> Records:
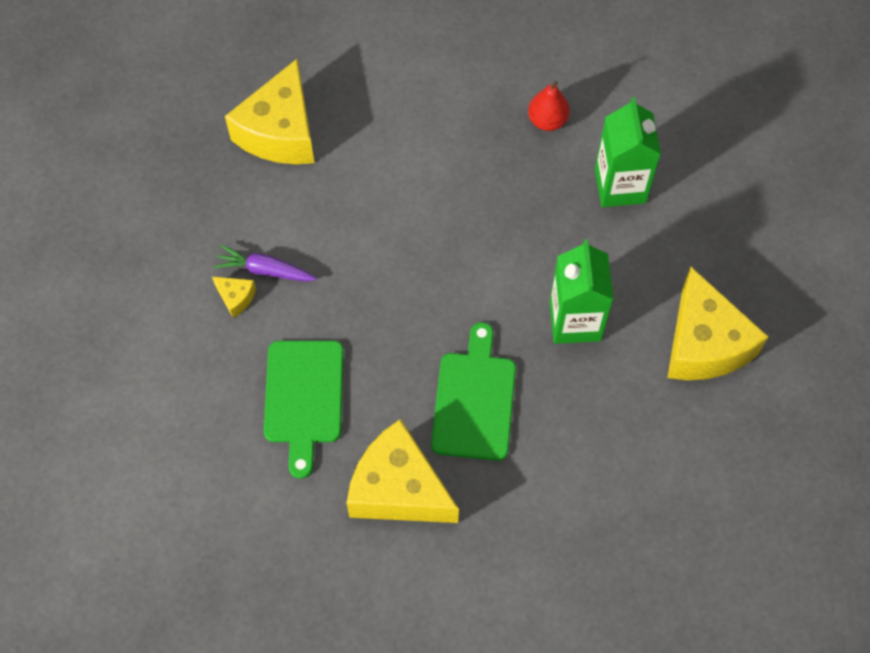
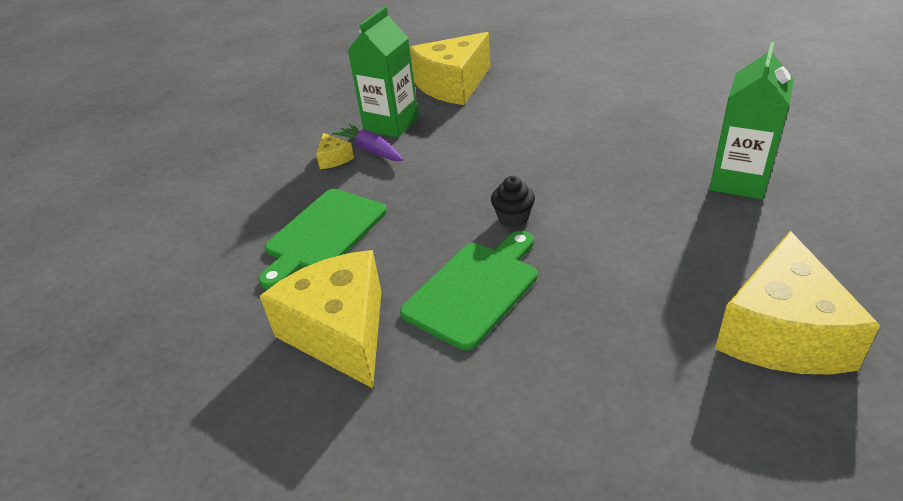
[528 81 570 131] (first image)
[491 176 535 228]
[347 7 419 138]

---

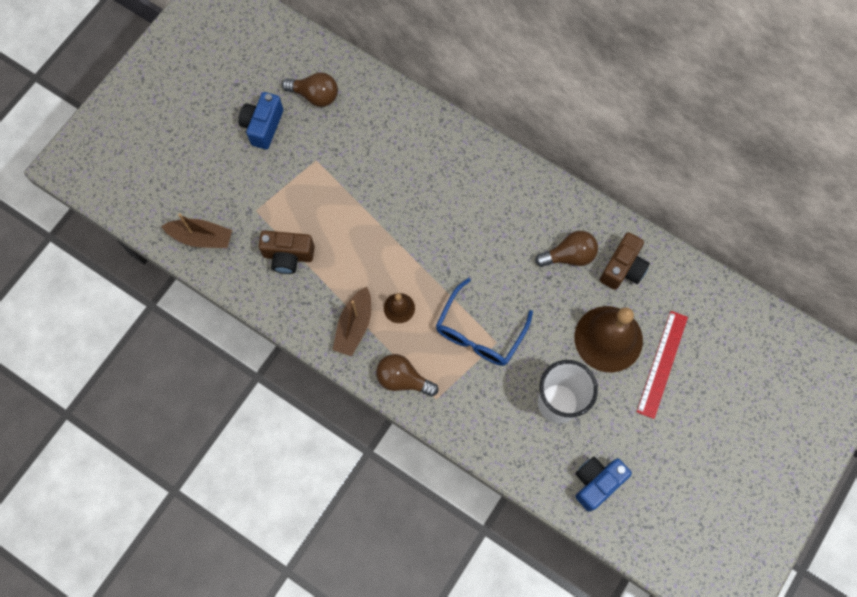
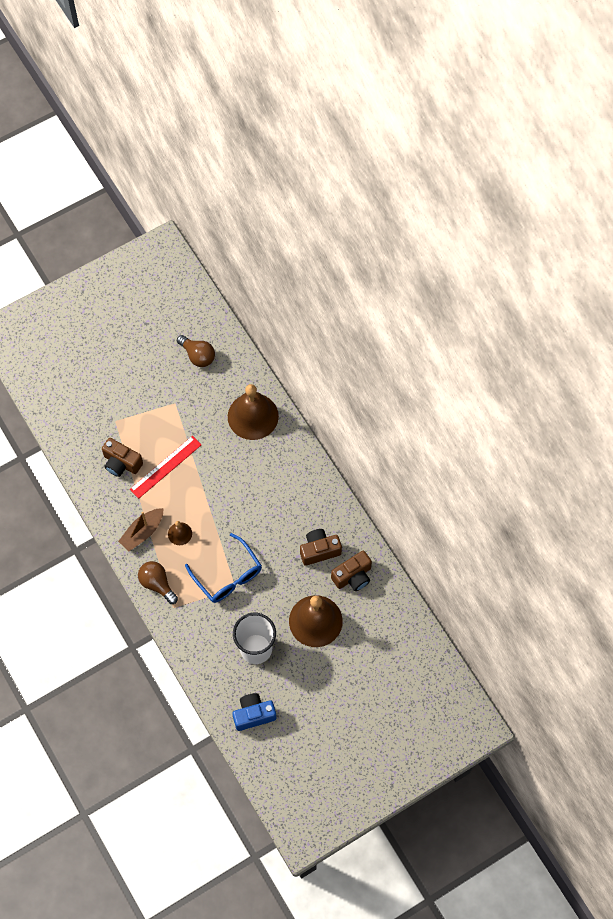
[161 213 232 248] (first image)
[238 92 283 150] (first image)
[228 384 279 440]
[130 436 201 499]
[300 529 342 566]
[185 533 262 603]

> What is required: The stretch of entries above that starts with the line containing "[228 384 279 440]" and goes on through the line containing "[185 533 262 603]" is to be transcribed exactly, and no other line is to be transcribed.

> Result for this exercise:
[228 384 279 440]
[130 436 201 499]
[300 529 342 566]
[185 533 262 603]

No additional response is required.